------ Entries provided ------
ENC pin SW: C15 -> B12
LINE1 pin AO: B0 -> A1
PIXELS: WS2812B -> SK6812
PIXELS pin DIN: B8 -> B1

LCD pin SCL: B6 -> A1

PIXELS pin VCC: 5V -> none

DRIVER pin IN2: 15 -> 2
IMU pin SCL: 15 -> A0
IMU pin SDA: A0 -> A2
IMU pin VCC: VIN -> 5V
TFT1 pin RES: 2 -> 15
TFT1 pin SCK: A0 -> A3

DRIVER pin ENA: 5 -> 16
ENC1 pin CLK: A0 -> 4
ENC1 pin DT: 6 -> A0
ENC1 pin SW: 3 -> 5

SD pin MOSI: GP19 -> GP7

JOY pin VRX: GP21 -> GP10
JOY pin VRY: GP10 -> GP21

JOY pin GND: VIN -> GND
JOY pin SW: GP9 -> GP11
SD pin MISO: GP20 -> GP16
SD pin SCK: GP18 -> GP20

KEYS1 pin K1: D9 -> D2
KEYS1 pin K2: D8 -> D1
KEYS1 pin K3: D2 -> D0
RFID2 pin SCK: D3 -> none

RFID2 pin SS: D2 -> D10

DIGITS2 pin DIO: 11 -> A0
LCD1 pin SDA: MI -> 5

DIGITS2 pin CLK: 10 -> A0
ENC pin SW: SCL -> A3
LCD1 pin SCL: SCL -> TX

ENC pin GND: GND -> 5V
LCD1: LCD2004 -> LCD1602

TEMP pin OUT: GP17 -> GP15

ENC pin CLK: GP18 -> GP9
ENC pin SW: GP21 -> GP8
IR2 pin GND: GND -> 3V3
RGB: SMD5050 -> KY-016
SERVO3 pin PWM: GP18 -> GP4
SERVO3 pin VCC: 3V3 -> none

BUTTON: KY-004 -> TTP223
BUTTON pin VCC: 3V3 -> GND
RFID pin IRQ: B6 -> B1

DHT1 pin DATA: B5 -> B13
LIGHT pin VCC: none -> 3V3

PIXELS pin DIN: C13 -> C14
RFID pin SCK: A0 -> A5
------
→ **Task**:
Show every line of the records above that contains the word "DRIVER".

→ **Exercise response**:
DRIVER pin IN2: 15 -> 2
DRIVER pin ENA: 5 -> 16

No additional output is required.